## INSTRUCTION
Please pull out every line of the material below that contains the string "breathe". Uppercase and lowercase count as different.

## RECORDS FOR THE TASK

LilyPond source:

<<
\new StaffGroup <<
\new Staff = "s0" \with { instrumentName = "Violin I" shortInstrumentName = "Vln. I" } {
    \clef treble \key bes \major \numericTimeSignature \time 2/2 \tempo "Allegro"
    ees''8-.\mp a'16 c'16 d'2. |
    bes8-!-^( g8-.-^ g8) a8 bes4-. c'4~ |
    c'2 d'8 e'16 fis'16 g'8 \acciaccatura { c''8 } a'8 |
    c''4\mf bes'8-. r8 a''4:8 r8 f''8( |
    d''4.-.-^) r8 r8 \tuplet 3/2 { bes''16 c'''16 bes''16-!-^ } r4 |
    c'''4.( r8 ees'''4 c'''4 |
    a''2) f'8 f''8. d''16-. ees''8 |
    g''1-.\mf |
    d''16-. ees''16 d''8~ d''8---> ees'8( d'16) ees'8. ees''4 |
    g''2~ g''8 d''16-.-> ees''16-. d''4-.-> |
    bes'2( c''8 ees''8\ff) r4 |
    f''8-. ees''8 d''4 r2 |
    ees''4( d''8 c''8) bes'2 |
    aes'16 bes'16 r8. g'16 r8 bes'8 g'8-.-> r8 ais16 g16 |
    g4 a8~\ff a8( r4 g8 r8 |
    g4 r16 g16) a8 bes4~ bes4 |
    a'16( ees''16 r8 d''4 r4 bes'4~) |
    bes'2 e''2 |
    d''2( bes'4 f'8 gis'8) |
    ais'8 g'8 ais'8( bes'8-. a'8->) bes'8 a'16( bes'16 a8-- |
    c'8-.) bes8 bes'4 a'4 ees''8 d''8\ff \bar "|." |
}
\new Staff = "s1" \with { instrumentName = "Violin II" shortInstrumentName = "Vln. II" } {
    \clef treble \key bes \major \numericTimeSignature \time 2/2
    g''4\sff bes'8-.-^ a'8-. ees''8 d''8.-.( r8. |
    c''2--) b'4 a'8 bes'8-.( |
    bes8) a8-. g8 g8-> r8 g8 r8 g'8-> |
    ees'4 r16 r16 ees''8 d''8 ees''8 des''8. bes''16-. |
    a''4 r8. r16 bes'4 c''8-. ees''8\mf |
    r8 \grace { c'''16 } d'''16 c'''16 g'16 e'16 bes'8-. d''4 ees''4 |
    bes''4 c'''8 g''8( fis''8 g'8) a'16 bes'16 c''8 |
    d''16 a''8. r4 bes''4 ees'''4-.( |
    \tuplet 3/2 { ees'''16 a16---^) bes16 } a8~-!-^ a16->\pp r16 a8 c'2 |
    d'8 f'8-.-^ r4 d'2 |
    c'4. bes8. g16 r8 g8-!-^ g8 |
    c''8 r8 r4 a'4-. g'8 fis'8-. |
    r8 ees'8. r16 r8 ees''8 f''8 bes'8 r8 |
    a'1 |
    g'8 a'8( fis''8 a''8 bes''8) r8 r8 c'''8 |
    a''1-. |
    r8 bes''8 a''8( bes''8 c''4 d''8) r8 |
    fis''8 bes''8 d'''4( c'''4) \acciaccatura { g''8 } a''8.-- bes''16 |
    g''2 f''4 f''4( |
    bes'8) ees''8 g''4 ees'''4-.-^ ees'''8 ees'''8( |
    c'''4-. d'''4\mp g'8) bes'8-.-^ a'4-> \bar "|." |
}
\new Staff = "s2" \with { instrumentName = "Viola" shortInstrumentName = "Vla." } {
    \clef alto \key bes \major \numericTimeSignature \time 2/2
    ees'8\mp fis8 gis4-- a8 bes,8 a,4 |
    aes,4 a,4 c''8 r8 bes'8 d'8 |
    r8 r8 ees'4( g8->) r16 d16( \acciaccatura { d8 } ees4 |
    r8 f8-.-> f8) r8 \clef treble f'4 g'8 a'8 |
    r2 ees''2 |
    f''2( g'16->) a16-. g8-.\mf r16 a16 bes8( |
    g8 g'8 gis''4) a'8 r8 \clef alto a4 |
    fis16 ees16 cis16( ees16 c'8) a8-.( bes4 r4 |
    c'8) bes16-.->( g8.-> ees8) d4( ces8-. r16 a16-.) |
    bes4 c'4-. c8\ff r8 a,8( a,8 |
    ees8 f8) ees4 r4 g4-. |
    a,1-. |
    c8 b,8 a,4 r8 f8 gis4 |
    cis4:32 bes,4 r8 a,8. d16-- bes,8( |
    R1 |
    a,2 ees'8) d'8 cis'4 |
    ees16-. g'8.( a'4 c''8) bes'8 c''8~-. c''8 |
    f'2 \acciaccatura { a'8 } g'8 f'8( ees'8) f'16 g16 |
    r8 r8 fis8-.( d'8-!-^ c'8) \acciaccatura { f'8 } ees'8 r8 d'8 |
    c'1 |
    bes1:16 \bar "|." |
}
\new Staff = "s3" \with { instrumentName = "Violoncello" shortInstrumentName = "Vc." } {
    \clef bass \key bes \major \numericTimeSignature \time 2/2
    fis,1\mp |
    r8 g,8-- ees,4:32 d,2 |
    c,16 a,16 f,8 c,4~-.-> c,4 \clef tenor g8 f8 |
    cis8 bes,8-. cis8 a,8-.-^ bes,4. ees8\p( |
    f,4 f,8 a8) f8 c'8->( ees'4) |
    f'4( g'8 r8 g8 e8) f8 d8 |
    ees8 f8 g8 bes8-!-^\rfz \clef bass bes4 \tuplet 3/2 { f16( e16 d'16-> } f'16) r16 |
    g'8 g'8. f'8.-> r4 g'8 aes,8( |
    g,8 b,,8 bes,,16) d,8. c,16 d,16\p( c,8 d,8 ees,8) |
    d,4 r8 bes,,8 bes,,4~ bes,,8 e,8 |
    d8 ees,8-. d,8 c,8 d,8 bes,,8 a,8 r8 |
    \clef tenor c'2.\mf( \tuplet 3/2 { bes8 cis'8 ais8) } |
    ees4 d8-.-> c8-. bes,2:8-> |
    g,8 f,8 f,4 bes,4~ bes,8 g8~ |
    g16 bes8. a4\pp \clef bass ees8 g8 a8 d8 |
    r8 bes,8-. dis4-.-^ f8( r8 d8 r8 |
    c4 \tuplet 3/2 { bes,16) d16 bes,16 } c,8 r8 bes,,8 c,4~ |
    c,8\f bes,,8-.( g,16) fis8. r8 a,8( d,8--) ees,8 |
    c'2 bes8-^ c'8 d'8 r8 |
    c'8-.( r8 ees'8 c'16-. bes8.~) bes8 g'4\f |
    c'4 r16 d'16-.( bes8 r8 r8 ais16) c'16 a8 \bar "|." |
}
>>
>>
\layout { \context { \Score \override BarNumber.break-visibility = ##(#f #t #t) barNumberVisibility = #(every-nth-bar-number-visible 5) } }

---

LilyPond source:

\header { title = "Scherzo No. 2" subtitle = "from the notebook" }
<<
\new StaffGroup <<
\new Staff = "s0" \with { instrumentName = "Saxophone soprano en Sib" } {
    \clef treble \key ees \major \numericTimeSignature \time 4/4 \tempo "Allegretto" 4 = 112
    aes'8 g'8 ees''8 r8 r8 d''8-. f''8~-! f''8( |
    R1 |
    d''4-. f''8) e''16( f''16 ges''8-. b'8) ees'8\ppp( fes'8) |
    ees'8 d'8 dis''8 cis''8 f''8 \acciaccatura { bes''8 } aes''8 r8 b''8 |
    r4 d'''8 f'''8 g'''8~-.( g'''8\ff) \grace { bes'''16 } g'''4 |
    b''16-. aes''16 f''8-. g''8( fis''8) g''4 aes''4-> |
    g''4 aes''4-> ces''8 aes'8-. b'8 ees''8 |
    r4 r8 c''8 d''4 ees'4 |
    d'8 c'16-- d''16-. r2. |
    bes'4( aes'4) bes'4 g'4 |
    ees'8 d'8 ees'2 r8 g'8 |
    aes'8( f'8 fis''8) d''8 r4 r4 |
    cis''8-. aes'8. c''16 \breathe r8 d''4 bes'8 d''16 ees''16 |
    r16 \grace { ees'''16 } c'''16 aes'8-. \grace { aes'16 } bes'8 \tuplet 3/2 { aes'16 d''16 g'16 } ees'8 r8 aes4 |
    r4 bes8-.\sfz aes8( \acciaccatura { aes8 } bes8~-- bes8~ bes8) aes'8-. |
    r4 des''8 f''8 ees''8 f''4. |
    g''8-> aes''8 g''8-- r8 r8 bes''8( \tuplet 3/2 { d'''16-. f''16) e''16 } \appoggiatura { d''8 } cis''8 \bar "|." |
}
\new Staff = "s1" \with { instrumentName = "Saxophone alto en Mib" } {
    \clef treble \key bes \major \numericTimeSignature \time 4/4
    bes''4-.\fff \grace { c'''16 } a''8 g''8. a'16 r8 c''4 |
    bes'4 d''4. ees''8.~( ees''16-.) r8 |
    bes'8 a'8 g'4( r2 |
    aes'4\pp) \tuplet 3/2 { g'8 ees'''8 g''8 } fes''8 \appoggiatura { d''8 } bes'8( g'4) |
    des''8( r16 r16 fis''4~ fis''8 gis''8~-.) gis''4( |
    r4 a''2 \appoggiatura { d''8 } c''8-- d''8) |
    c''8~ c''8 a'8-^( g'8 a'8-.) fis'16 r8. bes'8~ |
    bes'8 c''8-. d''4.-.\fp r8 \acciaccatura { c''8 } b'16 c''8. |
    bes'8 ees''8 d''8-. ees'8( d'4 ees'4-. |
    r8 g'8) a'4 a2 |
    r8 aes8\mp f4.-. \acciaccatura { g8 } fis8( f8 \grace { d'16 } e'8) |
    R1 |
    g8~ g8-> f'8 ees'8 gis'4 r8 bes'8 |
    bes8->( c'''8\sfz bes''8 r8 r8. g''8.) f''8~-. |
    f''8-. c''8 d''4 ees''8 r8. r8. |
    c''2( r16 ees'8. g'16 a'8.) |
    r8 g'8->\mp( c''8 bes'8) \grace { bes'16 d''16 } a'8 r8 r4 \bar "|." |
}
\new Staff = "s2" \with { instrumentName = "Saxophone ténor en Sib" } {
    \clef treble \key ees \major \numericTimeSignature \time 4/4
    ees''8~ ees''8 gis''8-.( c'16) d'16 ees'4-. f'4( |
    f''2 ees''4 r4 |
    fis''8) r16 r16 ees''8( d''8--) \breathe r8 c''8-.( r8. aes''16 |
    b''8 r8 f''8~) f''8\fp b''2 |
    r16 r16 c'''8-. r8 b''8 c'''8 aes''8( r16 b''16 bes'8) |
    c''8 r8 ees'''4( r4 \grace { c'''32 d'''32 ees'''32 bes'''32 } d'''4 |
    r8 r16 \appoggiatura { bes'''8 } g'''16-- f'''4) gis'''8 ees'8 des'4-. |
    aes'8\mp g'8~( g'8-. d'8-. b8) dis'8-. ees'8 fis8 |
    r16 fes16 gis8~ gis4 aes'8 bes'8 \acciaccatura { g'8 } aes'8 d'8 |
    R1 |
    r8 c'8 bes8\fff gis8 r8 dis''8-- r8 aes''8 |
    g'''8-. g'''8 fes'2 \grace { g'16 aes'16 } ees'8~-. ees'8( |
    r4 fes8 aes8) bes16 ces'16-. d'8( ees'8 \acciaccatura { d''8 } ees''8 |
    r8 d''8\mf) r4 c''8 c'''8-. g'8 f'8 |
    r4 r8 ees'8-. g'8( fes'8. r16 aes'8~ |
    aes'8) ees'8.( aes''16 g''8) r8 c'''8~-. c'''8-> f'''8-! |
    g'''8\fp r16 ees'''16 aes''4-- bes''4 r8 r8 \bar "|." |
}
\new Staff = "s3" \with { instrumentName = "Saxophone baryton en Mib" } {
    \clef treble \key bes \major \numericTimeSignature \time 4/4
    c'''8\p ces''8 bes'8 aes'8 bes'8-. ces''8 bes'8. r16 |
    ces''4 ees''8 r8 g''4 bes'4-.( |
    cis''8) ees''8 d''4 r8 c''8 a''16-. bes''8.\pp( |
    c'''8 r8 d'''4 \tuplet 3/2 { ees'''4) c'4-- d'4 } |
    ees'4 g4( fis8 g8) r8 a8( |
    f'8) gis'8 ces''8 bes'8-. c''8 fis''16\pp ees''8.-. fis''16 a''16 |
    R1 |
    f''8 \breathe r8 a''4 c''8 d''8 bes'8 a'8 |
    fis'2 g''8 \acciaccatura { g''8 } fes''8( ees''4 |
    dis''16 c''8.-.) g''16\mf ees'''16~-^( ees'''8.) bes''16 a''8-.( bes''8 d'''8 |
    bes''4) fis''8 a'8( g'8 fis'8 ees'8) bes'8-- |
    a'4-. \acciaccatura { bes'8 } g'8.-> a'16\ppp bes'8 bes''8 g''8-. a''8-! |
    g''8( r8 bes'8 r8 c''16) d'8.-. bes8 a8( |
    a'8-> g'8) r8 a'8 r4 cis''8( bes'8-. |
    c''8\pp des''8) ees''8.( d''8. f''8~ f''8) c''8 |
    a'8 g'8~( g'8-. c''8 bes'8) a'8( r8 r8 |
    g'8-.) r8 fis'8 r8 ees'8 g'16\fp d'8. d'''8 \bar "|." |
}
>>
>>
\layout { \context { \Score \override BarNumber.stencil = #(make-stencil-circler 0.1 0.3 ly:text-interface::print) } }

--

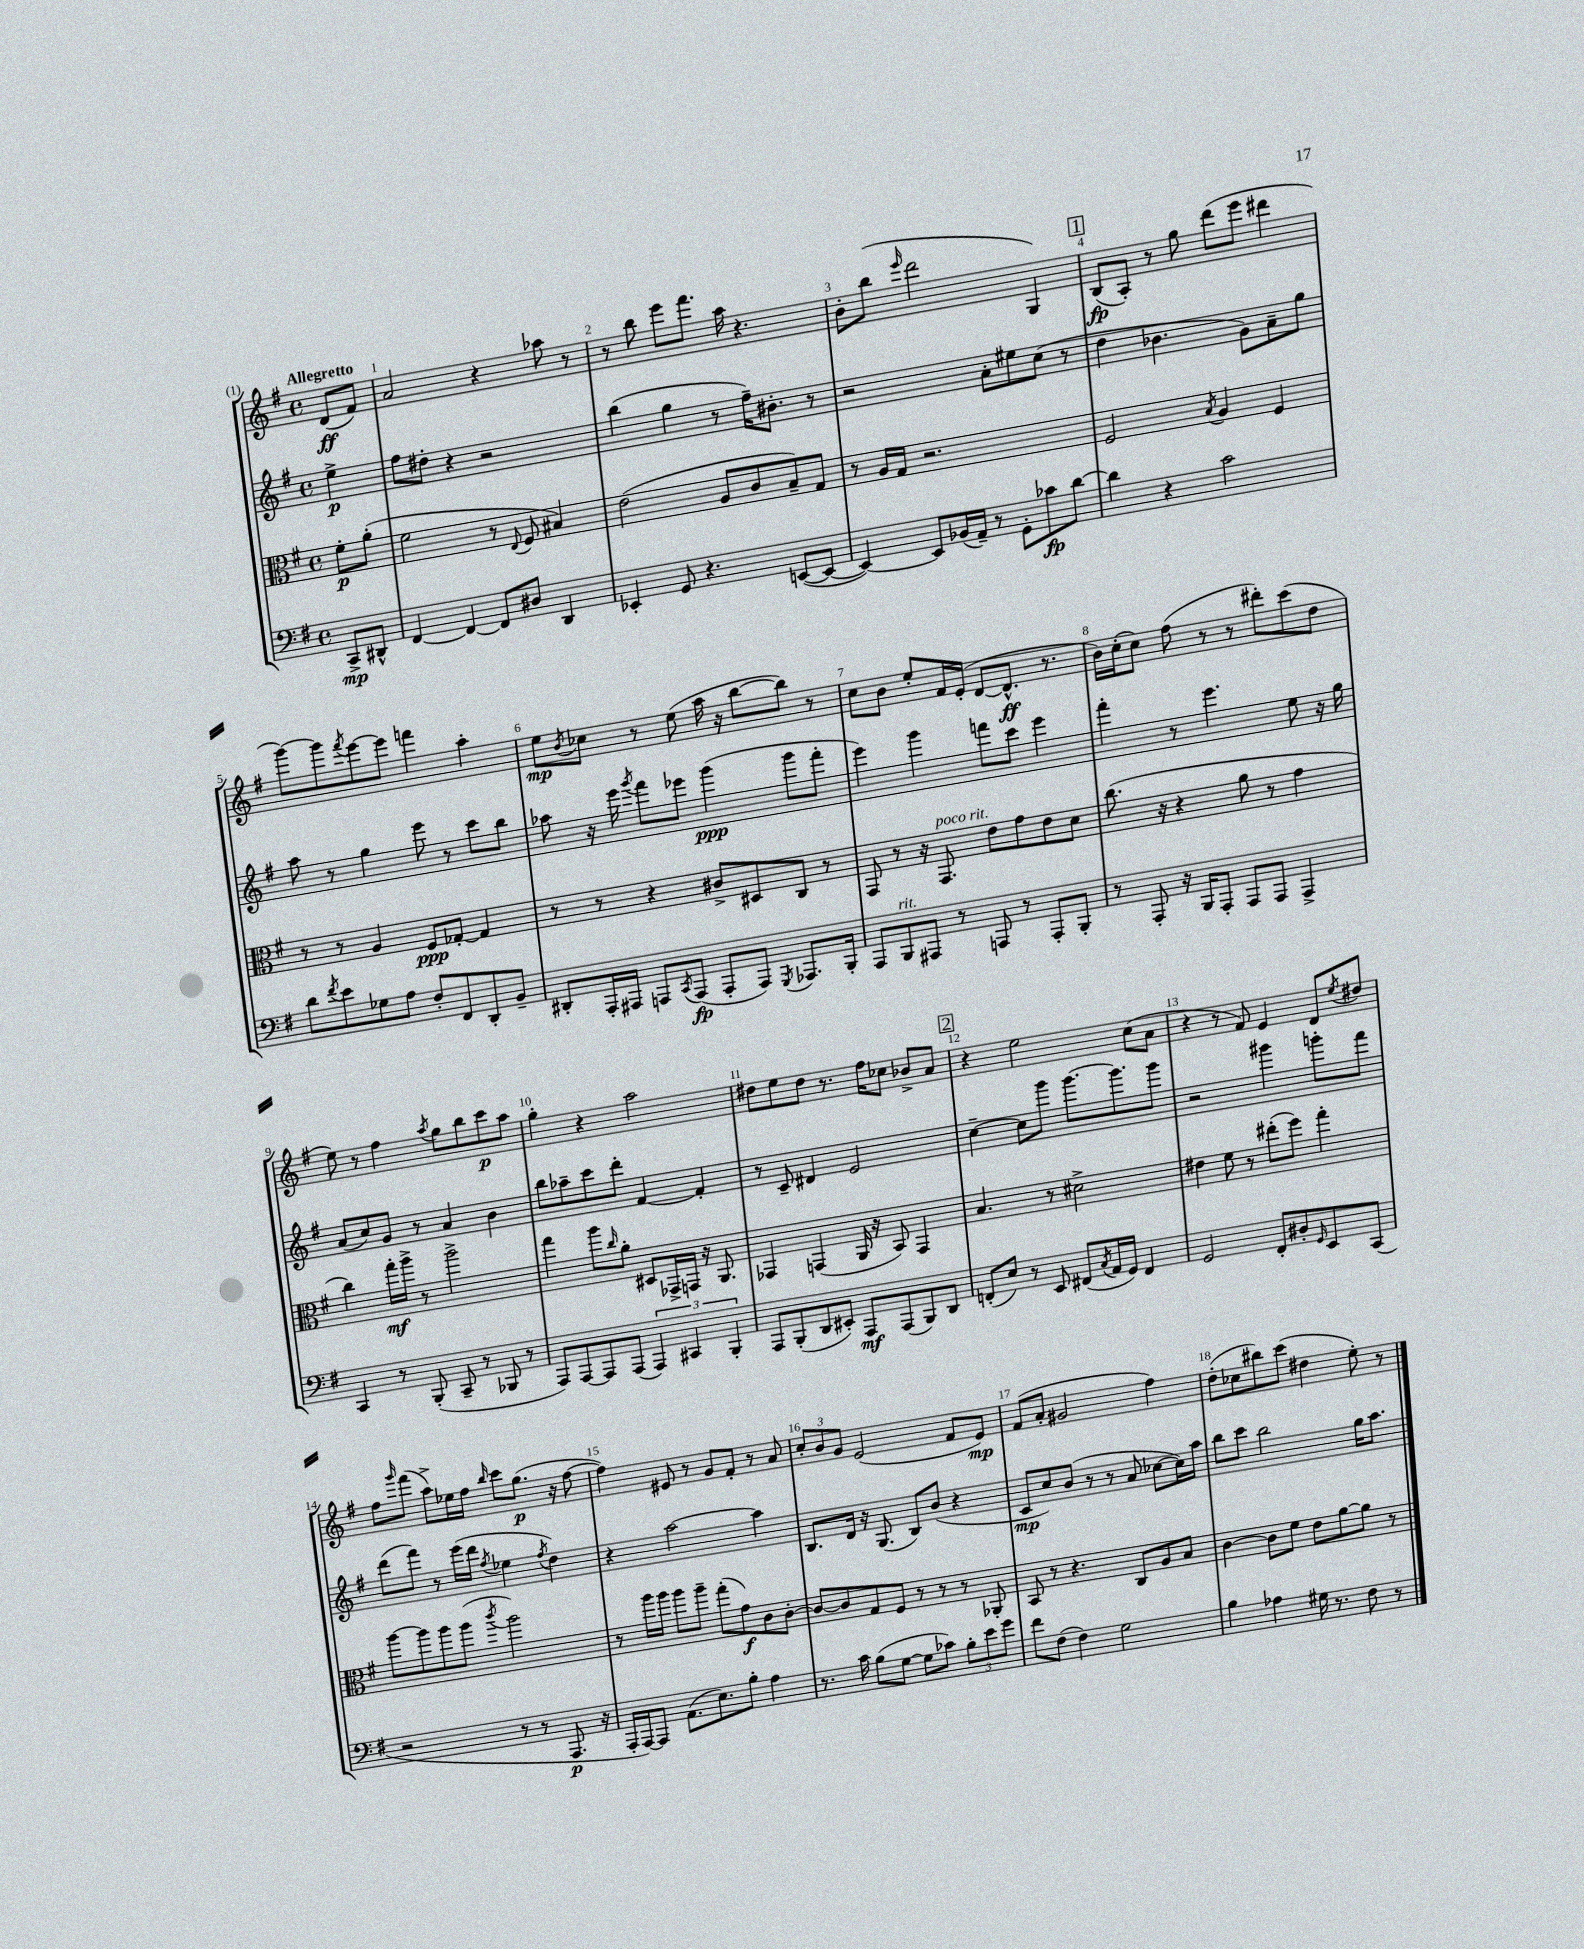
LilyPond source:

## REPLY TO THE TASK
    cis''8-. aes'8. c''16 \breathe r8 d''4 bes'8 d''16 ees''16 |
    fis''8) r16 r16 ees''8( d''8--) \breathe r8 c''8-.( r8. aes''16 |
    f''8 \breathe r8 a''4 c''8 d''8 bes'8 a'8 |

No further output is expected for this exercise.